> Job: Copy all the material below, exactly as it stands.

══ Provided entries

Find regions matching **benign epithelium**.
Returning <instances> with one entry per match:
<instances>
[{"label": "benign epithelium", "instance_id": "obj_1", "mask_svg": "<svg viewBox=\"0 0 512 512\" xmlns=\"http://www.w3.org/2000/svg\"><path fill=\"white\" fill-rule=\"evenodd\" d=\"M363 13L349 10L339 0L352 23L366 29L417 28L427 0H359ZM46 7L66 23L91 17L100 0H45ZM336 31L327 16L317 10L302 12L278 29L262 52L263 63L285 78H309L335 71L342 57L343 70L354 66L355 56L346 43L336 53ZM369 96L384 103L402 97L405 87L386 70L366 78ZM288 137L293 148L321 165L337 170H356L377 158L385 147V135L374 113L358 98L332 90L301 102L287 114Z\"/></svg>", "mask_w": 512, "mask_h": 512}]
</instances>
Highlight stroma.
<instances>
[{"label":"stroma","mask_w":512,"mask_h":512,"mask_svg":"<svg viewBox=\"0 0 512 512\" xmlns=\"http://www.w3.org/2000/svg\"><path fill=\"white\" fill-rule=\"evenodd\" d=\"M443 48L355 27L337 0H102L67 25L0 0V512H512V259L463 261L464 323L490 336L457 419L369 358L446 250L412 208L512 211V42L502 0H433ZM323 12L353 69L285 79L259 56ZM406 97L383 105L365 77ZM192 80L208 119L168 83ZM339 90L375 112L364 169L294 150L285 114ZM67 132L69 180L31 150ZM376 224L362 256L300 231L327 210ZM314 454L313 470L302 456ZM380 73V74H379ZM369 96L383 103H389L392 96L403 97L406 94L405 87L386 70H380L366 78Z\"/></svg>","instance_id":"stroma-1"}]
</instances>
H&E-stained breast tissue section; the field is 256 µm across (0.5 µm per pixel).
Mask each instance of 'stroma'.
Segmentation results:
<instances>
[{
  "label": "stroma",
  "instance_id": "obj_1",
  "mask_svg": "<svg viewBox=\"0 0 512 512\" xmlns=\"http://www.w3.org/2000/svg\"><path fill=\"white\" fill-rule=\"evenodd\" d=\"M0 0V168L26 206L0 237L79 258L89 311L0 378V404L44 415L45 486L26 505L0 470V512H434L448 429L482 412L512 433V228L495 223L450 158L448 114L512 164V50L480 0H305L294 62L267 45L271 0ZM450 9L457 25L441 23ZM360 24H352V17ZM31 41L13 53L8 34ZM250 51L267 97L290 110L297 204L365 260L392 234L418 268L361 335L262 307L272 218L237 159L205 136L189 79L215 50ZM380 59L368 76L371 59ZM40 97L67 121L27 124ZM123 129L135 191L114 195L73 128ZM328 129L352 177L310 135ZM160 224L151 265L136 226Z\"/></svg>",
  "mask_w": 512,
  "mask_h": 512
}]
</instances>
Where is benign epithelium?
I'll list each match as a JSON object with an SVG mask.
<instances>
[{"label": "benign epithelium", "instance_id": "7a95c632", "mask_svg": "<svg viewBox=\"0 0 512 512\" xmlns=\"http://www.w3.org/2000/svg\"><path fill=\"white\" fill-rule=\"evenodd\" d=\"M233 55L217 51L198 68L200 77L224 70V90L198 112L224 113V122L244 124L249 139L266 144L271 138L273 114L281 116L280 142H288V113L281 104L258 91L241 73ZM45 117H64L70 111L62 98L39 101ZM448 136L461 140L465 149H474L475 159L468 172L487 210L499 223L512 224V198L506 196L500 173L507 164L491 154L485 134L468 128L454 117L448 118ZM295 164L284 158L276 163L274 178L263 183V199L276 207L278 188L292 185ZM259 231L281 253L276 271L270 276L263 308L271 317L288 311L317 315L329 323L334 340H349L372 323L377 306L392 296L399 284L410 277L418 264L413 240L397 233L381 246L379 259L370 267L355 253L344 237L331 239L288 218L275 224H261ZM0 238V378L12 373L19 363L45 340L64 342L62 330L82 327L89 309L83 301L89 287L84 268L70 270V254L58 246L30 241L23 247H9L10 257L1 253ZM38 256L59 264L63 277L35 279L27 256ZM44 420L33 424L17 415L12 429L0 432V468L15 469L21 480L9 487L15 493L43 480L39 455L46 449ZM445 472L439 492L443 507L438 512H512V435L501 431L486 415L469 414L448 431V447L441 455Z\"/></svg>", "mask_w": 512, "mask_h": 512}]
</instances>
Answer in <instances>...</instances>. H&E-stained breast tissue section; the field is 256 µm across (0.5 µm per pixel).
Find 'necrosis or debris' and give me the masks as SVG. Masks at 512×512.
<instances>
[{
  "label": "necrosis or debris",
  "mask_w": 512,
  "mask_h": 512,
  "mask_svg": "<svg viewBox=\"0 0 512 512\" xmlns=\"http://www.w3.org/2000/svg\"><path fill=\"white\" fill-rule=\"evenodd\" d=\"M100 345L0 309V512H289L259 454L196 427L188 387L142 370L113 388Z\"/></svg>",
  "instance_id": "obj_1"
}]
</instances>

════

> Written response:
Find regions matching **benign epithelium**.
Returning <instances> with one entry per match:
<instances>
[{"label": "benign epithelium", "instance_id": "obj_1", "mask_svg": "<svg viewBox=\"0 0 512 512\" xmlns=\"http://www.w3.org/2000/svg\"><path fill=\"white\" fill-rule=\"evenodd\" d=\"M363 13L349 10L339 0L352 23L366 29L417 28L427 0H359ZM46 7L66 23L91 17L100 0H45ZM336 31L327 16L317 10L302 12L278 29L262 52L263 63L285 78H309L335 71L342 57L343 70L354 66L355 56L346 43L336 53ZM369 96L384 103L402 97L405 87L386 70L366 78ZM288 137L293 148L321 165L337 170H356L377 158L385 147V135L374 113L358 98L332 90L301 102L287 114Z\"/></svg>", "mask_w": 512, "mask_h": 512}]
</instances>
Highlight stroma.
<instances>
[{"label":"stroma","mask_w":512,"mask_h":512,"mask_svg":"<svg viewBox=\"0 0 512 512\" xmlns=\"http://www.w3.org/2000/svg\"><path fill=\"white\" fill-rule=\"evenodd\" d=\"M443 48L355 27L337 0H102L67 25L0 0V512H512V259L463 261L464 323L490 336L457 419L369 358L446 250L412 208L512 211V42L502 0H433ZM323 12L353 69L285 79L259 56ZM406 97L383 105L365 77ZM192 80L208 119L168 83ZM339 90L375 112L364 169L294 150L285 114ZM67 132L69 180L31 150ZM376 224L362 256L300 231L327 210ZM314 454L313 470L302 456ZM380 73V74H379ZM369 96L383 103H389L392 96L403 97L406 94L405 87L386 70H380L366 78Z\"/></svg>","instance_id":"stroma-1"}]
</instances>
H&E-stained breast tissue section; the field is 256 µm across (0.5 µm per pixel).
Mask each instance of 'stroma'.
Segmentation results:
<instances>
[{
  "label": "stroma",
  "instance_id": "obj_1",
  "mask_svg": "<svg viewBox=\"0 0 512 512\" xmlns=\"http://www.w3.org/2000/svg\"><path fill=\"white\" fill-rule=\"evenodd\" d=\"M0 0V168L26 206L0 237L79 258L89 311L0 378V404L44 415L45 486L26 505L0 470V512H434L448 429L482 412L512 433V228L495 223L450 158L448 114L512 164V50L480 0H305L294 62L267 45L271 0ZM450 9L457 25L441 23ZM360 24H352V17ZM31 41L13 53L8 34ZM250 51L267 97L290 110L297 204L365 260L392 234L418 268L361 335L262 307L272 218L237 159L205 136L189 79L215 50ZM380 59L368 76L371 59ZM40 97L67 121L27 124ZM123 129L135 191L114 195L73 128ZM328 129L352 177L310 135ZM160 224L151 265L136 226Z\"/></svg>",
  "mask_w": 512,
  "mask_h": 512
}]
</instances>
Where is benign epithelium?
I'll list each match as a JSON object with an SVG mask.
<instances>
[{"label": "benign epithelium", "instance_id": "7a95c632", "mask_svg": "<svg viewBox=\"0 0 512 512\" xmlns=\"http://www.w3.org/2000/svg\"><path fill=\"white\" fill-rule=\"evenodd\" d=\"M233 55L217 51L198 68L200 77L224 70V90L198 112L224 113V122L244 124L249 139L266 144L271 138L273 114L281 116L280 142H288V113L281 104L258 91L241 73ZM45 117H64L70 111L62 98L39 101ZM448 136L461 140L465 149H474L475 159L468 172L487 210L499 223L512 224V198L506 196L500 173L507 164L491 154L485 134L468 128L454 117L448 118ZM295 164L284 158L276 163L274 178L263 183V199L276 207L278 188L292 185ZM259 231L281 253L276 271L270 276L263 308L271 317L288 311L317 315L329 323L334 340H349L372 323L377 306L392 296L399 284L410 277L418 264L413 240L397 233L381 246L379 259L370 267L355 253L344 237L331 239L288 218L275 224H261ZM0 238V378L12 373L19 363L45 340L64 342L62 330L82 327L89 309L83 301L89 287L84 268L70 270V254L58 246L30 241L23 247H9L10 257L1 253ZM38 256L59 264L63 277L35 279L27 256ZM44 420L33 424L17 415L12 429L0 432V468L15 469L21 480L9 487L15 493L43 480L39 455L46 449ZM445 472L439 492L443 507L438 512H512V435L501 431L486 415L469 414L448 431V447L441 455Z\"/></svg>", "mask_w": 512, "mask_h": 512}]
</instances>
Answer in <instances>...</instances>. H&E-stained breast tissue section; the field is 256 µm across (0.5 µm per pixel).
Find 'necrosis or debris' and give me the masks as SVG. Masks at 512×512.
<instances>
[{
  "label": "necrosis or debris",
  "mask_w": 512,
  "mask_h": 512,
  "mask_svg": "<svg viewBox=\"0 0 512 512\" xmlns=\"http://www.w3.org/2000/svg\"><path fill=\"white\" fill-rule=\"evenodd\" d=\"M100 345L0 309V512H289L259 454L196 427L188 387L142 370L113 388Z\"/></svg>",
  "instance_id": "obj_1"
}]
</instances>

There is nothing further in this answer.